--- START ---

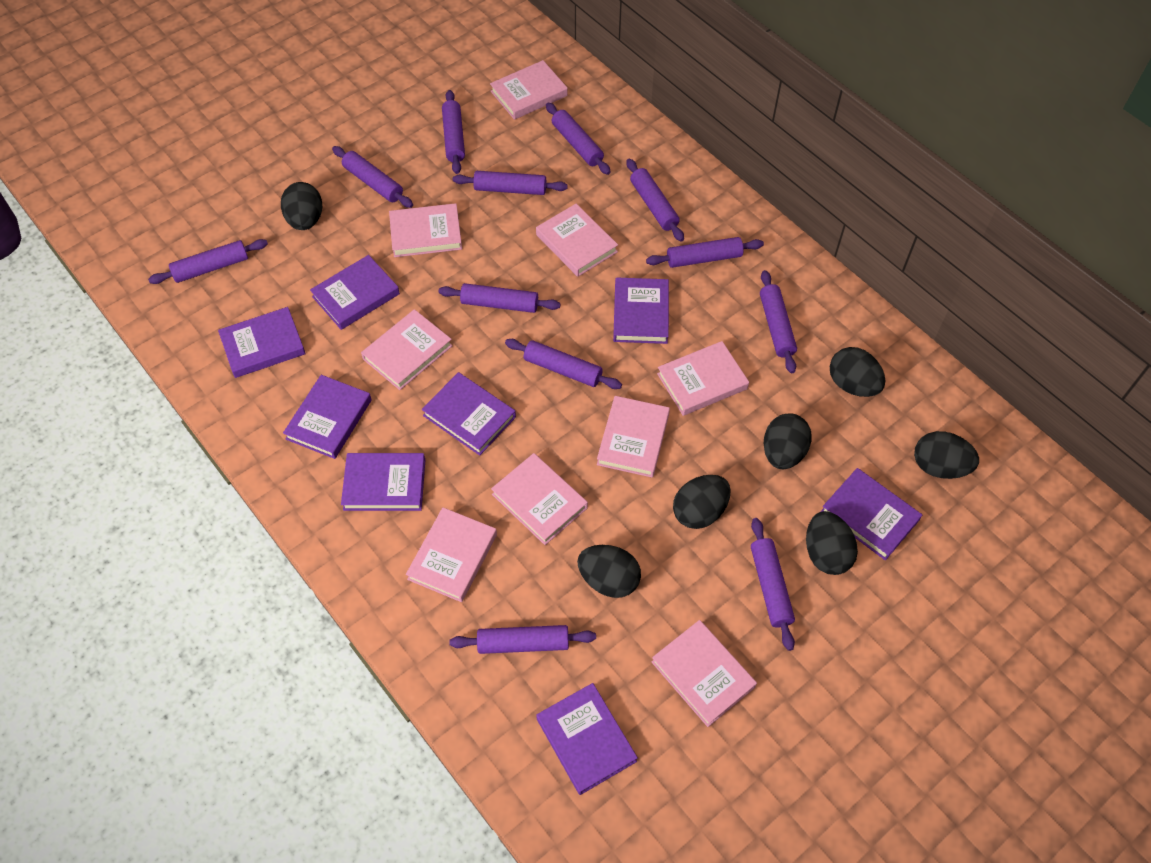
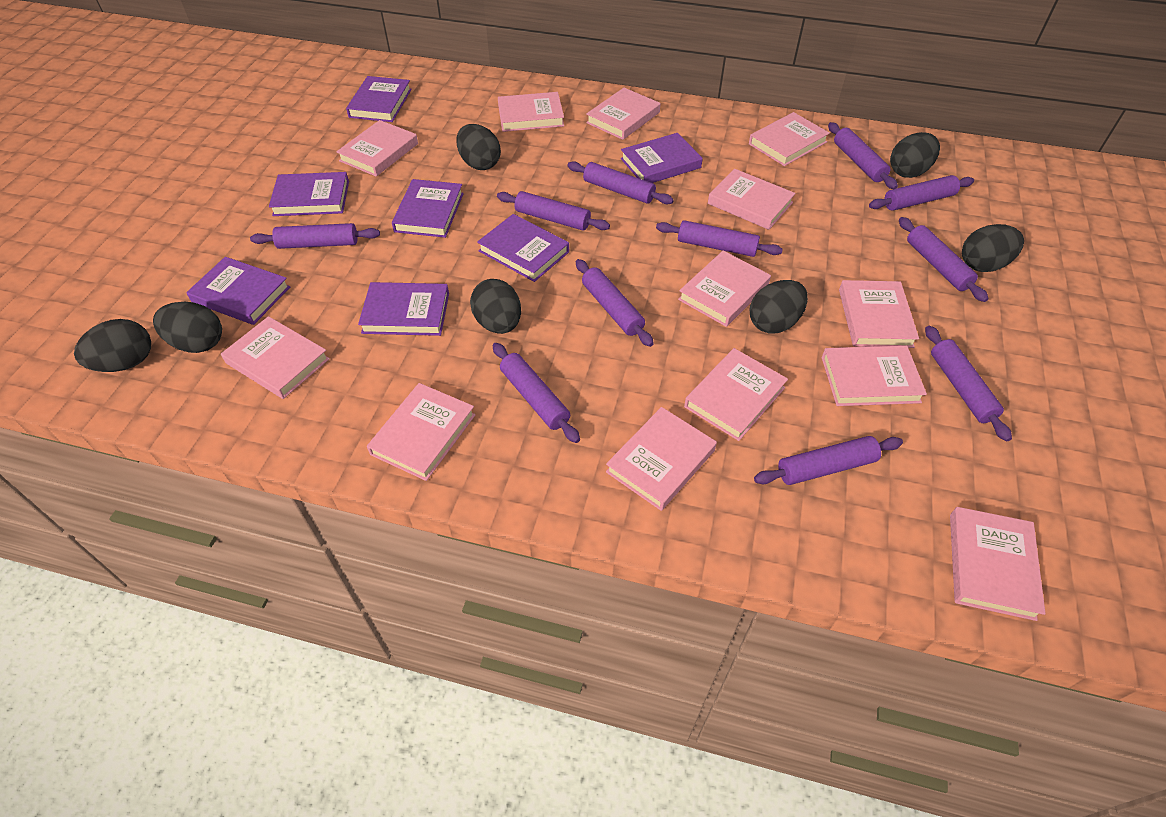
pink book: 9 -> 13
purple book: 8 -> 7
purple rolling pin: 12 -> 11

--- END ---

■ PROBLEM TO WORK ON ■
Every line of the listing is to be retyped exactly; pictures stay out.

■ RESULT FOR THIS EXERCISE ■
pink book: 9 -> 13
purple book: 8 -> 7
purple rolling pin: 12 -> 11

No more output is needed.